● Data:

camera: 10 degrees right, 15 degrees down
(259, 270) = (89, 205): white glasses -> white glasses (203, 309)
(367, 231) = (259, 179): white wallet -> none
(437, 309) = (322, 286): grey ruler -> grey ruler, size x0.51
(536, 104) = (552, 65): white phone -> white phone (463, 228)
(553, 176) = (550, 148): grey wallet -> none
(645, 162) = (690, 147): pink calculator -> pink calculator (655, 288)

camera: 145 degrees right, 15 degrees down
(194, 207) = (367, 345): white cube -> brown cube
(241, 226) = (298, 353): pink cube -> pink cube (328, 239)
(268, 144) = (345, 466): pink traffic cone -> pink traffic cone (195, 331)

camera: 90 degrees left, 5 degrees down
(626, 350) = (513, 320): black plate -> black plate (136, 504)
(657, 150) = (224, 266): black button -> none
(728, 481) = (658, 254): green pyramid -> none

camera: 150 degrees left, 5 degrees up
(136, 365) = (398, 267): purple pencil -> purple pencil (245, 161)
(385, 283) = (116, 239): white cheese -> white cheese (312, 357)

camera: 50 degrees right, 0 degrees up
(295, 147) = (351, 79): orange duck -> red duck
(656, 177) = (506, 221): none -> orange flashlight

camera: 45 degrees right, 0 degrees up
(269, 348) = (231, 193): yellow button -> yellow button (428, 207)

● Work to be completed: Go through the material above, find each line with the string "black", and copy it.

● Your response:
(626, 350) = (513, 320): black plate -> black plate (136, 504)
(657, 150) = (224, 266): black button -> none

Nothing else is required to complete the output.